=== Task statement ===
Would you please copy each line below that includes the string "RULER"?

Records contained in a dataset:

--- START ---

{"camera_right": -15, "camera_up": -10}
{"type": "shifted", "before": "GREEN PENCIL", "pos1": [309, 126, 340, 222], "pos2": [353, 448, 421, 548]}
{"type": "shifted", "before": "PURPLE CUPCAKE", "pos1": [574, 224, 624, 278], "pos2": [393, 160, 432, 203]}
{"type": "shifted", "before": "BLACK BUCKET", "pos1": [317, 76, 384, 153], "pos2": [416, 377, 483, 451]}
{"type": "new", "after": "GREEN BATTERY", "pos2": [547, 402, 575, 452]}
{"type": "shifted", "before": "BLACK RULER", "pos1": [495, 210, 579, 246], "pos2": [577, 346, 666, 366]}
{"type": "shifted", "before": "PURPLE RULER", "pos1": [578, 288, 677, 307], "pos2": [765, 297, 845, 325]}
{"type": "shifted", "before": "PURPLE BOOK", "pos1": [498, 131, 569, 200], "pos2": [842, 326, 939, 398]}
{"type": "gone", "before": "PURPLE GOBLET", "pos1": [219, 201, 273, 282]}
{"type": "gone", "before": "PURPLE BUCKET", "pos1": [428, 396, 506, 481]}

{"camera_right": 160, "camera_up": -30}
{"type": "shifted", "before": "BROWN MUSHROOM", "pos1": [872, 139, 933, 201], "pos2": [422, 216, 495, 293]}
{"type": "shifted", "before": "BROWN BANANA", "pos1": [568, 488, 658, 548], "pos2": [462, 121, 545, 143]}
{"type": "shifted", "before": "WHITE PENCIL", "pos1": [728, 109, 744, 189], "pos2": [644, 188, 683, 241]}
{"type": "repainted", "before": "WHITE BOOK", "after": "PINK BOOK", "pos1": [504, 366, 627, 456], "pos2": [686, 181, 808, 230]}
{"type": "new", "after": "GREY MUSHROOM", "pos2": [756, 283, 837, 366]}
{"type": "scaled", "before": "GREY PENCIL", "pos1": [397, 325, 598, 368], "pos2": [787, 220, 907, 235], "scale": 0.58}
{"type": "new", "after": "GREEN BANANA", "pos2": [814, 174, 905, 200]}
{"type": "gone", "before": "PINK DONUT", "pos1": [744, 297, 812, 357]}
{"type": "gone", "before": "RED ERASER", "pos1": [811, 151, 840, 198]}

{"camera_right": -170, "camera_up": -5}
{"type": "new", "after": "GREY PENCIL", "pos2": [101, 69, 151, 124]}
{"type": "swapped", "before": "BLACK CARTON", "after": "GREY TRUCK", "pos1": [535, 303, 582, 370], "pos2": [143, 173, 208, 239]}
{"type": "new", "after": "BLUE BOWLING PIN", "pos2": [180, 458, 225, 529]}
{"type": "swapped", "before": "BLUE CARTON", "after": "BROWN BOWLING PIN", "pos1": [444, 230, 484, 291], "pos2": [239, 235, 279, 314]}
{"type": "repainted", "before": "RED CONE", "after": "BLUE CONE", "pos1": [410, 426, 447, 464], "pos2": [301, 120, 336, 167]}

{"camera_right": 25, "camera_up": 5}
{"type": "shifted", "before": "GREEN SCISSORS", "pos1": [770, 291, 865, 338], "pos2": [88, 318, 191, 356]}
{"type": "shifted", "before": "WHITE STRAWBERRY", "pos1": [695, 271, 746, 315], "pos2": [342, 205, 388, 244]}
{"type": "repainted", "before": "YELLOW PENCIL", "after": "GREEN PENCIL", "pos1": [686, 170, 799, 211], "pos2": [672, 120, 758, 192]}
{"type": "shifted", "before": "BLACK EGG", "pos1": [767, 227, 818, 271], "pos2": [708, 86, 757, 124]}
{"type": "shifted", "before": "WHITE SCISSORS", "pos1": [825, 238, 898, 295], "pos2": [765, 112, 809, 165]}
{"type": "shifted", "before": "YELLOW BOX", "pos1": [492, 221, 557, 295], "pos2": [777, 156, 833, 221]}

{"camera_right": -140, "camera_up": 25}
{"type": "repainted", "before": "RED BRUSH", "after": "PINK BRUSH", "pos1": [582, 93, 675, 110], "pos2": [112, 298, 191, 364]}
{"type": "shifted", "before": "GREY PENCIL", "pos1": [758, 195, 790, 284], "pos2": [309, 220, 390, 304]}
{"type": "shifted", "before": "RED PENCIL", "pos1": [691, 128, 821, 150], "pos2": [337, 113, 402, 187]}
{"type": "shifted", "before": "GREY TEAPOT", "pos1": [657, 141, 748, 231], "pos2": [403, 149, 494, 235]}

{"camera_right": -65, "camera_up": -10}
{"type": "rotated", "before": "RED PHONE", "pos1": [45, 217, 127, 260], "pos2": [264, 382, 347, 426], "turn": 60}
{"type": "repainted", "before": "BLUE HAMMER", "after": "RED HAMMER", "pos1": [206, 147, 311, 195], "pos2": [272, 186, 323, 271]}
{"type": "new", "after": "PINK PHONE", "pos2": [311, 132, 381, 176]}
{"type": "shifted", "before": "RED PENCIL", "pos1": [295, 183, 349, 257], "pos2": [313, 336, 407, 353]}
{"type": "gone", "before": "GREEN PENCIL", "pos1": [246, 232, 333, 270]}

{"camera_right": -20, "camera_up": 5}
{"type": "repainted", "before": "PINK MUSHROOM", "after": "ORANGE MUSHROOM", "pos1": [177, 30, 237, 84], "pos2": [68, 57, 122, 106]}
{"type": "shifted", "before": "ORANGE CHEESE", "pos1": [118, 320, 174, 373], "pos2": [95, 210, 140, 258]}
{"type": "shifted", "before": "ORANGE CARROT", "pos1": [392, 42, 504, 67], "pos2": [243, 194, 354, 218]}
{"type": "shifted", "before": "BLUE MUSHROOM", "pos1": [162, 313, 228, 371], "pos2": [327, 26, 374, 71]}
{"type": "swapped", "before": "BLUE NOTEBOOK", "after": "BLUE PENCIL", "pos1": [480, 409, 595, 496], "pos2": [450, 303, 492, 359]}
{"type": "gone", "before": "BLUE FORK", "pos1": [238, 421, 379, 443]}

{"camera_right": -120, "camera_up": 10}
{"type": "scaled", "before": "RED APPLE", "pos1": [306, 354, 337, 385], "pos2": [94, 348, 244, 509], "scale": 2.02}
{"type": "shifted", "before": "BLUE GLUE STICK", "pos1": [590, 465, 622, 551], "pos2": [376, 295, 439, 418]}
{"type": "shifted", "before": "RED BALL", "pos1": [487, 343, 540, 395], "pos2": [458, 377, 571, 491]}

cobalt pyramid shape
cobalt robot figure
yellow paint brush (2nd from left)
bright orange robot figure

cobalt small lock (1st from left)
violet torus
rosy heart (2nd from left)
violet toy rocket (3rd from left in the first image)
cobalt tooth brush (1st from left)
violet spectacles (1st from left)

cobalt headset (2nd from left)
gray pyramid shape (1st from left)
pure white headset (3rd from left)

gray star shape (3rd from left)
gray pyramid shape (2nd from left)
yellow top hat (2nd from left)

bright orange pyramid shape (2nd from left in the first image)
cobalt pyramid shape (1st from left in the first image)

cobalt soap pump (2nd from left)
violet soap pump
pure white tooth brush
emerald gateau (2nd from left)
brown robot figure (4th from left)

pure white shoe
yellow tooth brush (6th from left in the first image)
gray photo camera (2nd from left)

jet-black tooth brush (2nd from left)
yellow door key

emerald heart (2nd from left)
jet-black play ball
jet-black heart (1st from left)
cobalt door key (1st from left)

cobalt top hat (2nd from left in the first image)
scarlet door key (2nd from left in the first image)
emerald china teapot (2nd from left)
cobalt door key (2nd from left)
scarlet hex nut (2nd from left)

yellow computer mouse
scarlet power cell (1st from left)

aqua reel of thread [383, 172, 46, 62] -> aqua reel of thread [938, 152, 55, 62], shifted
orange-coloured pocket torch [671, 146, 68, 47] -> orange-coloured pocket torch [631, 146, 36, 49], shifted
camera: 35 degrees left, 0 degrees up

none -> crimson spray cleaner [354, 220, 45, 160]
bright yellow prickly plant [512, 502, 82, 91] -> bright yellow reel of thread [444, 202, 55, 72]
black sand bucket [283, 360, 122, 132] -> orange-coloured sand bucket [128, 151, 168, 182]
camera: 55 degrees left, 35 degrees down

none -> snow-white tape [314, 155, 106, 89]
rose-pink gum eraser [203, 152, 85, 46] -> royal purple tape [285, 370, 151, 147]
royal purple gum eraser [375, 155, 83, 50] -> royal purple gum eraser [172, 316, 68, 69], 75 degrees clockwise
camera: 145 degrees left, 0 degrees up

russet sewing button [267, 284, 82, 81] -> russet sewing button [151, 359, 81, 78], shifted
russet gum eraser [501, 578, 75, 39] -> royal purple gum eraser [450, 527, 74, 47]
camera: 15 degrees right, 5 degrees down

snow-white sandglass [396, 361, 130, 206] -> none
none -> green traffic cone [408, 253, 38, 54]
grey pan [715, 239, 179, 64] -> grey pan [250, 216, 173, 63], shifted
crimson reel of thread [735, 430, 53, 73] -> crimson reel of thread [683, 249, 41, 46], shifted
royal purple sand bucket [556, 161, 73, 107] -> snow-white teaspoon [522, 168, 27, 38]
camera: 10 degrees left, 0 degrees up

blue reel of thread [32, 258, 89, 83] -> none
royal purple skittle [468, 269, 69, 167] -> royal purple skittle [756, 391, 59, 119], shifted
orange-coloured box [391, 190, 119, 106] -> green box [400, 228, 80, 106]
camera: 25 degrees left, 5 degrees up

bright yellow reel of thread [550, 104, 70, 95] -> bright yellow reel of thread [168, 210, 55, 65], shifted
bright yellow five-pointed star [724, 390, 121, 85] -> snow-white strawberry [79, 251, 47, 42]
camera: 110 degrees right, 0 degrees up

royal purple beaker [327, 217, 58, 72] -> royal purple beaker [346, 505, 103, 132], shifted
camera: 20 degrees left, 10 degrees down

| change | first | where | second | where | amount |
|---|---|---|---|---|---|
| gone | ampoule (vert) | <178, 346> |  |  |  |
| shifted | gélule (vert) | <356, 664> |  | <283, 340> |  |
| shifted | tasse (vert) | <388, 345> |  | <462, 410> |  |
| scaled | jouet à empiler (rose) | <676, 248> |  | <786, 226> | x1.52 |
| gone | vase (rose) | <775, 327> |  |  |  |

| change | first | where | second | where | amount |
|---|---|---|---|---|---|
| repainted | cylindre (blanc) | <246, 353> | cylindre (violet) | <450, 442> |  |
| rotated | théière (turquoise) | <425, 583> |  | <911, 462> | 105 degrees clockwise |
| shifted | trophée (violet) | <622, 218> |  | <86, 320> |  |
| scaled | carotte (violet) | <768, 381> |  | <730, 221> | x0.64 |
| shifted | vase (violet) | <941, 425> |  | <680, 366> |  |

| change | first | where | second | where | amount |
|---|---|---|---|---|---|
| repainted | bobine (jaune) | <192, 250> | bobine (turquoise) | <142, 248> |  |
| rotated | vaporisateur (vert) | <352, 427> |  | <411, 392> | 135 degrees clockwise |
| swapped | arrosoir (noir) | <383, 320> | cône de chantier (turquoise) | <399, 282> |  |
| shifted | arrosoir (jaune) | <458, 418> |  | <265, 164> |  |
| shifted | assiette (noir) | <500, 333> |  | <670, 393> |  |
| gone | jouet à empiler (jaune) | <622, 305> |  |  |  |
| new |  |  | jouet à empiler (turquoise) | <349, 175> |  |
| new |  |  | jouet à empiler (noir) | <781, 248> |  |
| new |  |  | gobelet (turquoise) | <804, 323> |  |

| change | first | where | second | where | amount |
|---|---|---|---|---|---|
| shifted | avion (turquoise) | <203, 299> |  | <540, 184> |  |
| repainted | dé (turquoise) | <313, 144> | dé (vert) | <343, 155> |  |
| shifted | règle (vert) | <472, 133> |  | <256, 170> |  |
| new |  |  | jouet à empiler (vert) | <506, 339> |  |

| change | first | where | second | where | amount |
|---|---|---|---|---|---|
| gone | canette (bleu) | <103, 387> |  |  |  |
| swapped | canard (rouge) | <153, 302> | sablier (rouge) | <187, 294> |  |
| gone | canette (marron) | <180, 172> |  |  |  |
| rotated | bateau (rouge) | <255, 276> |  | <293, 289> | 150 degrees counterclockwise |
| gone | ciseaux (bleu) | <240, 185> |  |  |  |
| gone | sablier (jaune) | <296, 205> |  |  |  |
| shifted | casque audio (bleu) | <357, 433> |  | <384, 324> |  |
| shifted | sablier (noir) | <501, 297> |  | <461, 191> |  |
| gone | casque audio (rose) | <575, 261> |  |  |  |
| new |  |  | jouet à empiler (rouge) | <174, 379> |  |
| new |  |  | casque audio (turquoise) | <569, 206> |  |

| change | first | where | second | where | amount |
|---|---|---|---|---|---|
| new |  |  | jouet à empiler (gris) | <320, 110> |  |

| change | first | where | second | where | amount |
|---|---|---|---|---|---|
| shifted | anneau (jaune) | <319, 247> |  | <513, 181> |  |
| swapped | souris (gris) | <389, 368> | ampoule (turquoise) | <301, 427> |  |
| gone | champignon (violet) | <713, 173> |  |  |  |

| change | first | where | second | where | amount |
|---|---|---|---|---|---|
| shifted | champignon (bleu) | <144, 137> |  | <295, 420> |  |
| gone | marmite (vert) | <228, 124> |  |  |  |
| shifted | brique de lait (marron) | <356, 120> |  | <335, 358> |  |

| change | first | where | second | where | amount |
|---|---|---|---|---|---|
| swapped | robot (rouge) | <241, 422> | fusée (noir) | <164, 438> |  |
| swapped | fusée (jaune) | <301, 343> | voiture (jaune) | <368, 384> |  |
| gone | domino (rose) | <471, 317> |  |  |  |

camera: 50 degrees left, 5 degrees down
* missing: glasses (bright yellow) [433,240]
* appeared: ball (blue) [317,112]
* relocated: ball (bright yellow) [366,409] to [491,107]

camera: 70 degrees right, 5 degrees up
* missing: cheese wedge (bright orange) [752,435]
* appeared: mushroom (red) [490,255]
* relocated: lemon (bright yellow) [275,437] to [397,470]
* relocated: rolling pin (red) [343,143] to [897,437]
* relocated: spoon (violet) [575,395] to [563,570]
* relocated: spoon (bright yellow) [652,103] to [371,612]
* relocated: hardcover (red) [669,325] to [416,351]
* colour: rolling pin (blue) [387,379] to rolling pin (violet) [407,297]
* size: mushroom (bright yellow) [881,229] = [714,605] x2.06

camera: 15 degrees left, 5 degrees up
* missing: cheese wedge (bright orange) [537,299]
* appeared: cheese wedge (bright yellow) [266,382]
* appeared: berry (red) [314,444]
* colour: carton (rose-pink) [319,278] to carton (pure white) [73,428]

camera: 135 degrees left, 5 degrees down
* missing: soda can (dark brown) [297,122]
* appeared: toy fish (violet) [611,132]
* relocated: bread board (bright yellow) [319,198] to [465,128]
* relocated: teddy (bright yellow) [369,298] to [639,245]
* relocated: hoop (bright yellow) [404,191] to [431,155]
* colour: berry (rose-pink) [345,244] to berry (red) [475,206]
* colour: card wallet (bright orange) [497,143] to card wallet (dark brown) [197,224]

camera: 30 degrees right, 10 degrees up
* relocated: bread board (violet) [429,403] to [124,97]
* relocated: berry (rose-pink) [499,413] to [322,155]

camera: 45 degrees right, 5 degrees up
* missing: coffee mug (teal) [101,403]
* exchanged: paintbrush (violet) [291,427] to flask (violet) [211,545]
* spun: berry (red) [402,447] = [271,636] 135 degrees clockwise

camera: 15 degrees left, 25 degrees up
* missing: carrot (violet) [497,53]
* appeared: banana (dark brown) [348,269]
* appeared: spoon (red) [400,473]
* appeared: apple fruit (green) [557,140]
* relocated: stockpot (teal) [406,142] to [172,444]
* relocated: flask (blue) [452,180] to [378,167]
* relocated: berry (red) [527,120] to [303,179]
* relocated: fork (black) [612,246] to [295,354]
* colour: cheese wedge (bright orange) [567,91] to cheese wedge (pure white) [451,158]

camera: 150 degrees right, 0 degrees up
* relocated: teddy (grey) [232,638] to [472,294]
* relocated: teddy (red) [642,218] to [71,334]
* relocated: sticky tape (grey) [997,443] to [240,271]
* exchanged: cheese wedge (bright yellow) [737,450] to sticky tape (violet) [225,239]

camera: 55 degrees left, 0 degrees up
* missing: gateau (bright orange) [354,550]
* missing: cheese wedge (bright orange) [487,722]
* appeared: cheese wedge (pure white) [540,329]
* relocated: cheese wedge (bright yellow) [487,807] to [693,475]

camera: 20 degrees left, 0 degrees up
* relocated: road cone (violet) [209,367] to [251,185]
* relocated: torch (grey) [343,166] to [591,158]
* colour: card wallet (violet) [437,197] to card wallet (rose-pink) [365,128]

--- END ---

=== Problem solution ===
{"type": "shifted", "before": "BLACK RULER", "pos1": [495, 210, 579, 246], "pos2": [577, 346, 666, 366]}
{"type": "shifted", "before": "PURPLE RULER", "pos1": [578, 288, 677, 307], "pos2": [765, 297, 845, 325]}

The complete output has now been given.